(Records from a data source)
--*--

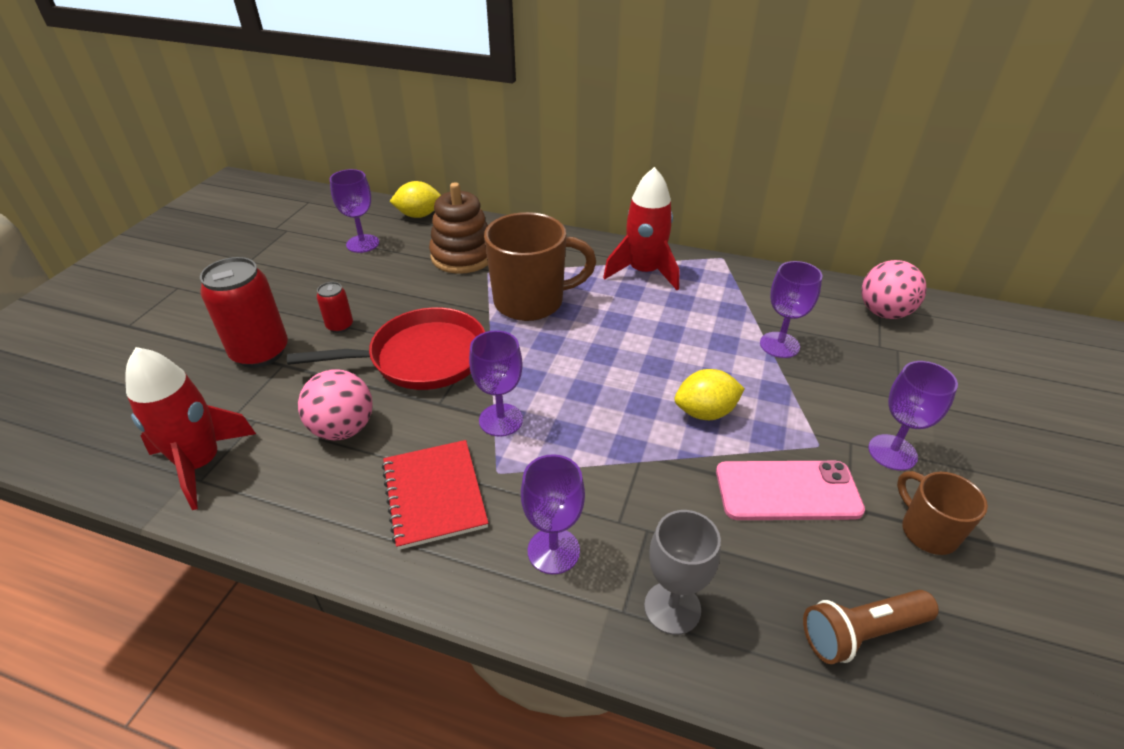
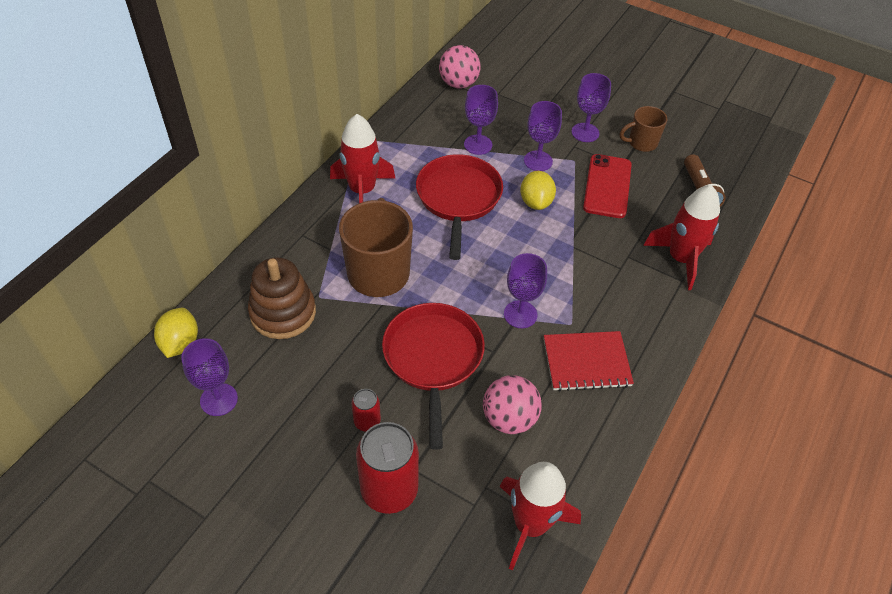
camera: 80 degrees left, 10 degrees up
(553, 550) = (639, 304): purple goblet -> purple goblet (538, 161)
(672, 342) = (458, 198): none -> red pan
(672, 607) = (681, 259): grey goblet -> red rocket
(787, 491) = (607, 186): pink phone -> red phone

--*--

### PROBLEM REQUIREMENTS
Copy out the line holding "(553, 550) = (639, 304): purple". Then copy every later line of the data, unchanged, through the last one.

### SOLVED EXERCISE
(553, 550) = (639, 304): purple goblet -> purple goblet (538, 161)
(672, 342) = (458, 198): none -> red pan
(672, 607) = (681, 259): grey goblet -> red rocket
(787, 491) = (607, 186): pink phone -> red phone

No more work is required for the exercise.